● **EXERCISE INSTRUCTIONS**: The reply should reproduce every line of the data below word for word, minus any images.

● **THE DATA**:
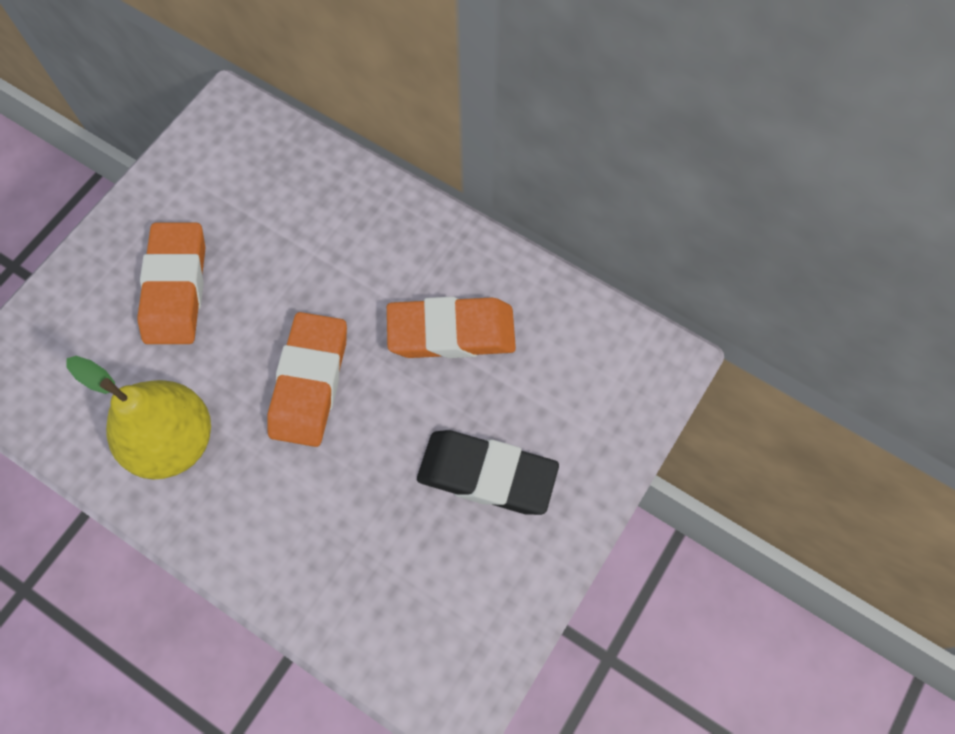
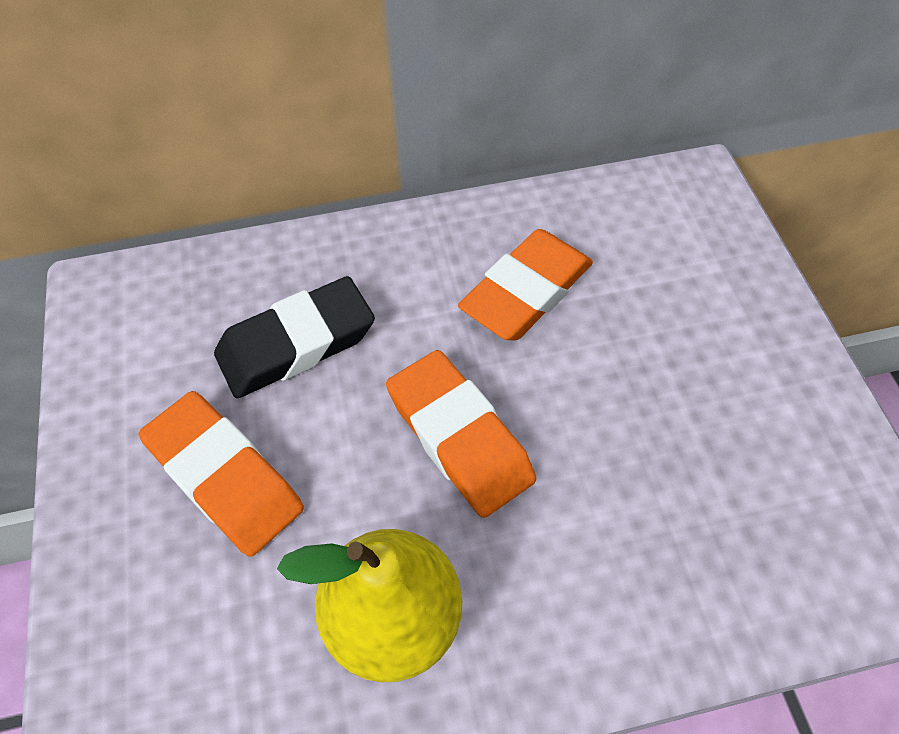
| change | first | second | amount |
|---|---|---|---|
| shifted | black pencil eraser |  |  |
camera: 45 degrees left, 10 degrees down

● **THE ANSWER**:
| change | first | second | amount |
|---|---|---|---|
| shifted | black pencil eraser |  |  |
camera: 45 degrees left, 10 degrees down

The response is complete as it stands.